[[ Data for analysis open ]]

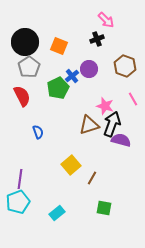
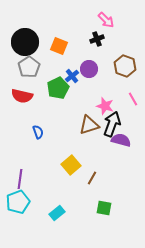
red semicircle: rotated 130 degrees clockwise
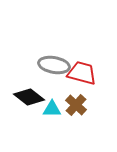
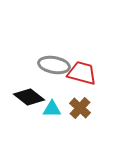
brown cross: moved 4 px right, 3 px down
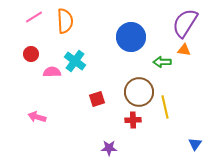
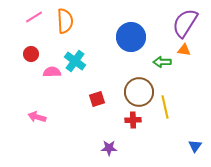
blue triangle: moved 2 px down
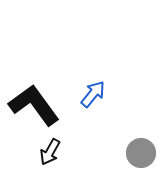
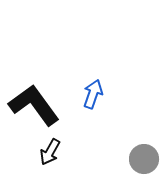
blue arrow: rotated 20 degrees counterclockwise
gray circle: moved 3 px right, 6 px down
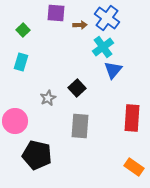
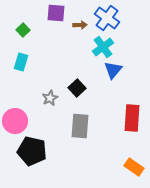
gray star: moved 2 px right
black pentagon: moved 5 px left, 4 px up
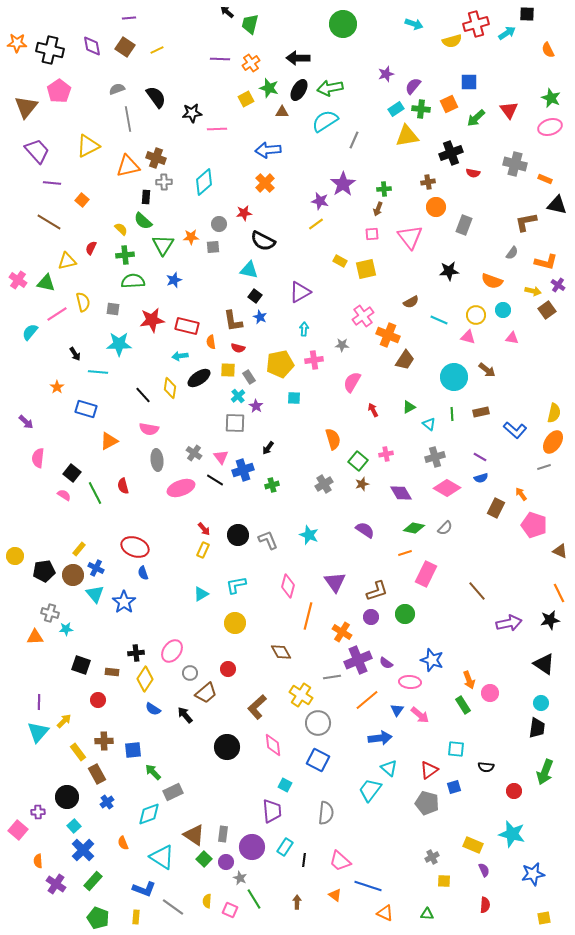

[[ Data for analysis closed ]]

Every line of the listing that holds "moved" is to be counted; give only the resulting number.

Task solution:
5